**Work order:** Please restate the data that follows word for word, with the pictures left out.

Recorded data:

########

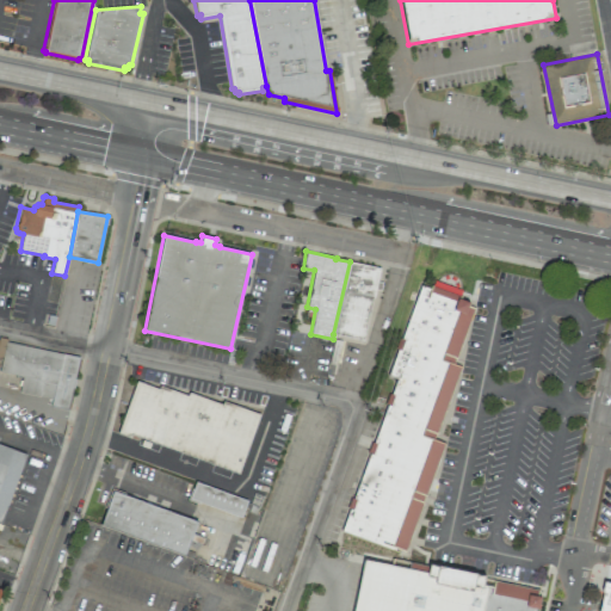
[(380,267),(374,297),(372,297),(363,340),(333,334),(350,261),(380,267)]
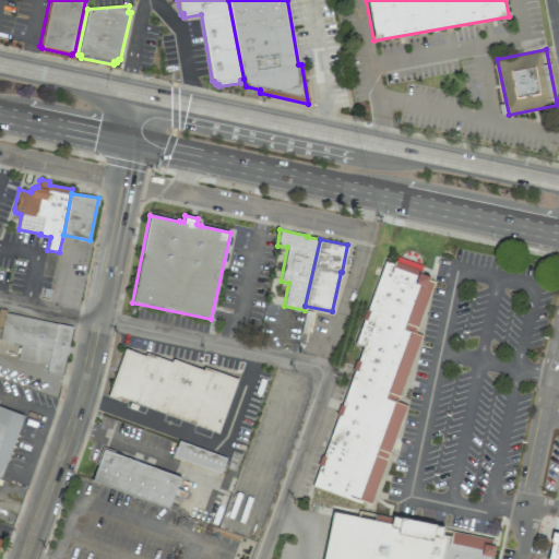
[(384,261),(393,264),(394,261),(419,271),(418,273),(429,277),(428,280),(433,282),(415,333),(421,335),(397,402),(406,405),(370,504),(365,502),(364,506),(311,487),(363,346),(355,344),(384,261)]
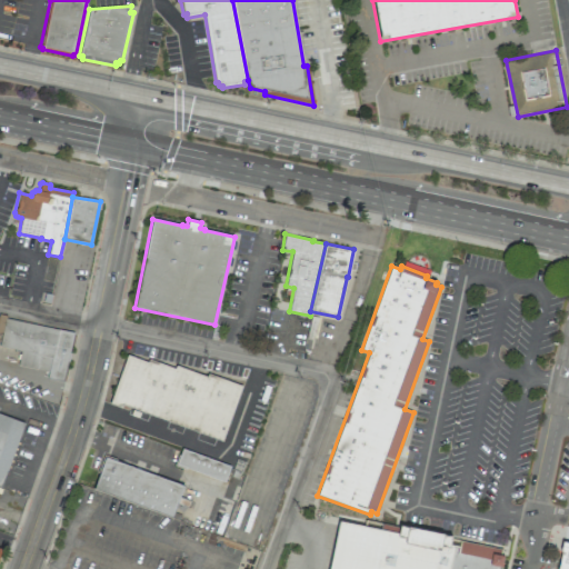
[(0,342),(6,319),(76,335),(66,382),(49,381),(50,373),(19,367),(22,352),(0,348),(0,342)]
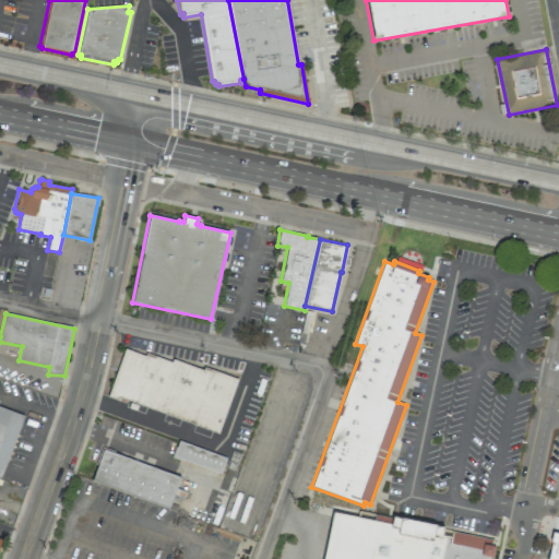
[(244,378),(217,440),(123,401),(120,408),(105,402),(126,352),(146,360),(149,355),(174,366),(177,357),(203,368),(206,361),(244,378)]
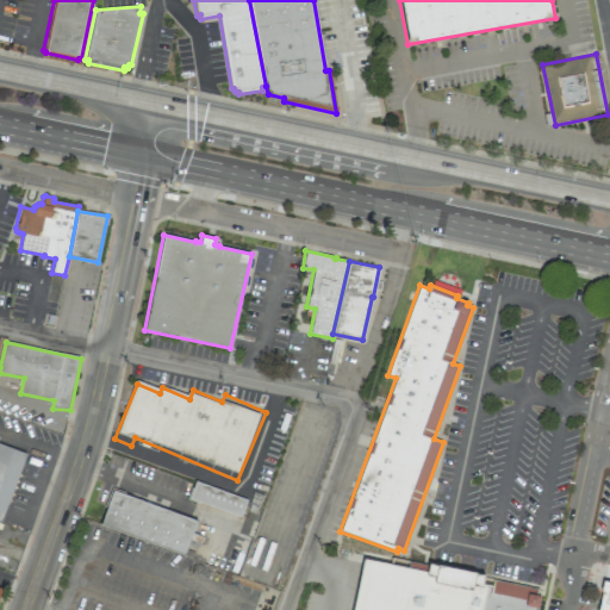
[(0,441),(27,452),(1,522),(0,521),(0,441)]
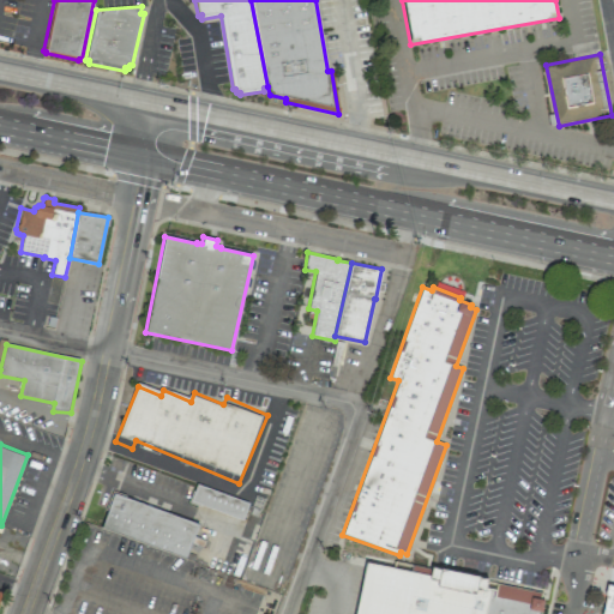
[(202,483),(193,503),(245,523),(252,504),(202,483)]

########

**Written reply:**
[(380,267),(374,297),(372,297),(363,340),(333,334),(350,261),(380,267)]
[(384,261),(393,264),(394,261),(419,271),(418,273),(429,277),(428,280),(433,282),(415,333),(421,335),(397,402),(406,405),(370,504),(365,502),(364,506),(311,487),(363,346),(355,344),(384,261)]
[(0,342),(6,319),(76,335),(66,382),(49,381),(50,373),(19,367),(22,352),(0,348),(0,342)]
[(244,378),(217,440),(123,401),(120,408),(105,402),(126,352),(146,360),(149,355),(174,366),(177,357),(203,368),(206,361),(244,378)]
[(0,441),(27,452),(1,522),(0,521),(0,441)]
[(202,483),(193,503),(245,523),(252,504),(202,483)]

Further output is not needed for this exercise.